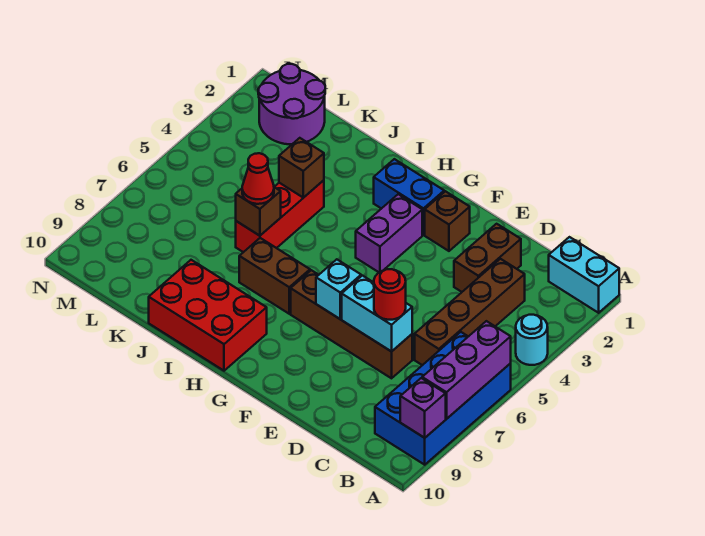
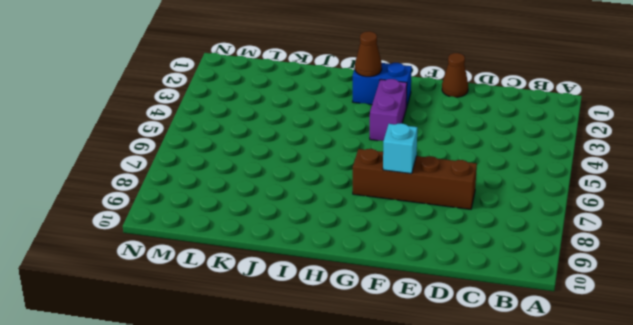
brown cone E1 level 1 -> none
brown cone H2 level 2 -> none
none -> cyan brick A1:B1 level 1
none -> cyan round brick A4 level 1
none -> blue brick A6:B9 level 1

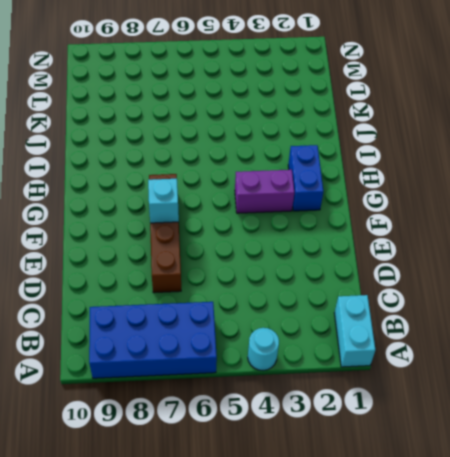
none -> brown brick C3:C6 level 1
none -> brown brick D2:D3 level 1
none -> brown brick F2 level 1

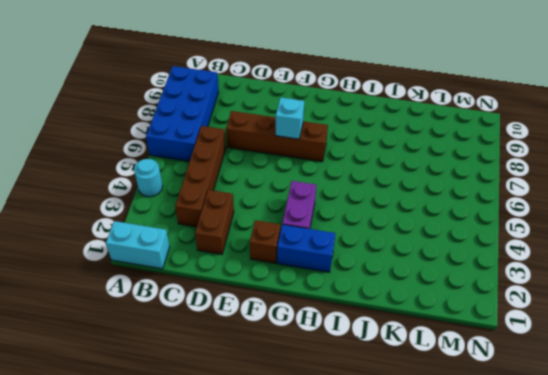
none -> brown brick H7:I7 level 1
none -> red brick H9:J10 level 1
none -> red brick J4:J6 level 1

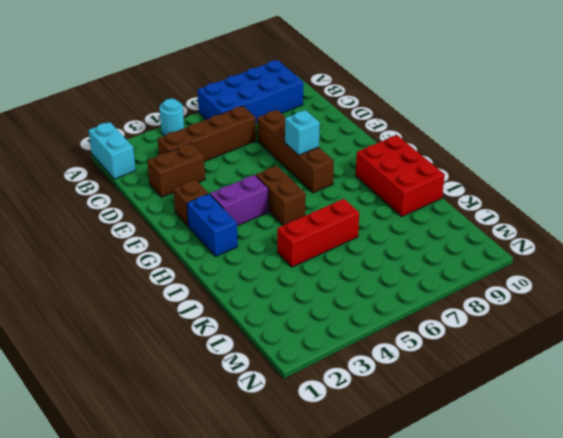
brown brick G5:H5 level 1 -> brown brick H7:I7 level 1
none -> purple round brick L1:M2 level 1
none -> purple brick A6:A8 level 2
none -> purple brick A9 level 2

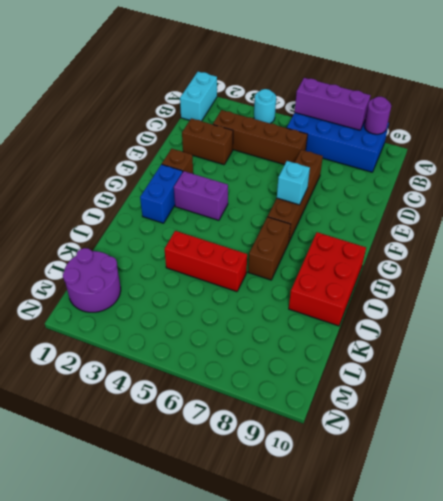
purple round brick A9 level 2 -> purple brick A9 level 2
none -> cyan brick D7:E7 level 2
none -> brown brick J4 level 2
none -> brown brick J6 level 2

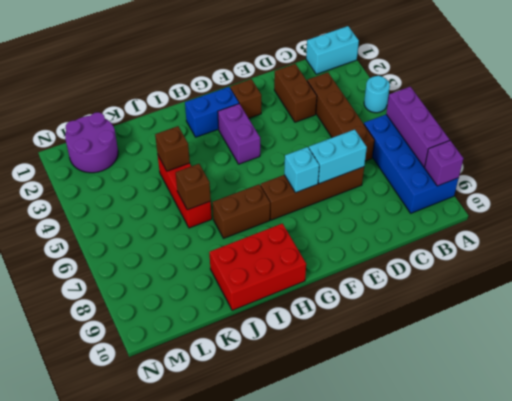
none -> red round brick D7 level 3
none -> red cone J6 level 3

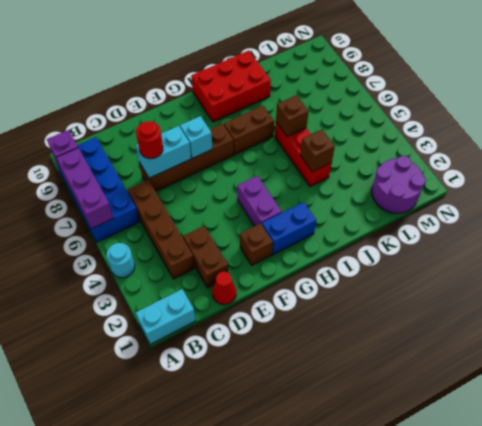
red cone D1 level 1 -> red cone J6 level 3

== TASK ==
From the records above, pick out and copy each line holding the word "cyan".

== FINAL ANSWER ==
none -> cyan brick A1:B1 level 1
none -> cyan round brick A4 level 1
none -> cyan brick D7:E7 level 2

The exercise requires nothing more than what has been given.